Start of RECORD EXCERPTS

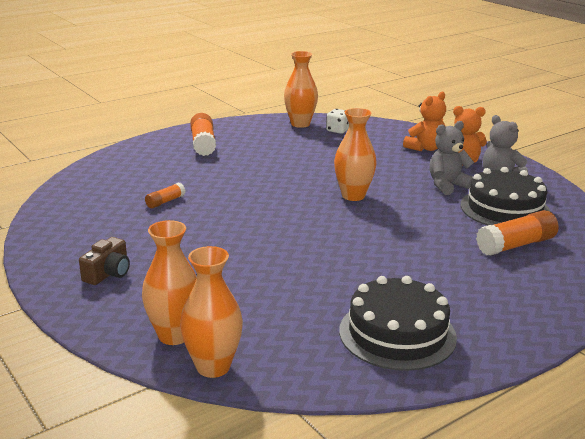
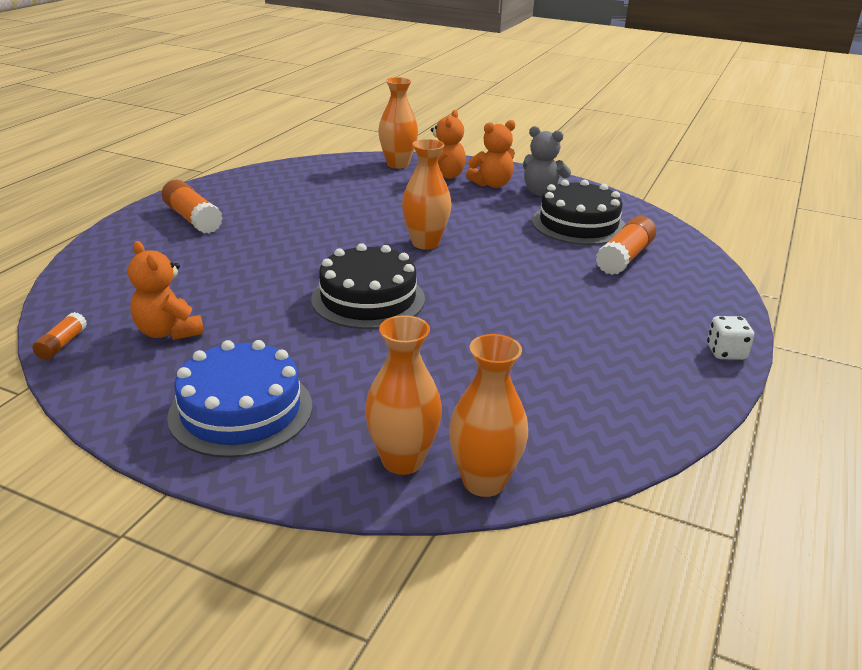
camera: 30 degrees left, 5 degrees up
(108, 273) = (241, 410): brown camera -> blue cake
(115, 213) = (168, 332): none -> orange teddy bear
(165, 202) = (219, 300): orange glue stick -> orange glue stick (62, 344)
(300, 124) = (285, 174): orange vase -> orange vase (398, 164)
(338, 130) = (334, 174): white dice -> white dice (726, 352)
(397, 333) = (619, 379): black cake -> black cake (368, 299)
(447, 185) = (504, 212): grey teddy bear -> none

End of RECORD EXCERPTS

**HOW TO COMPLETE THIS TASK**
Each line that includes the string "none" should be copied from the data.

**TASK OUTPUT**
(115, 213) = (168, 332): none -> orange teddy bear
(447, 185) = (504, 212): grey teddy bear -> none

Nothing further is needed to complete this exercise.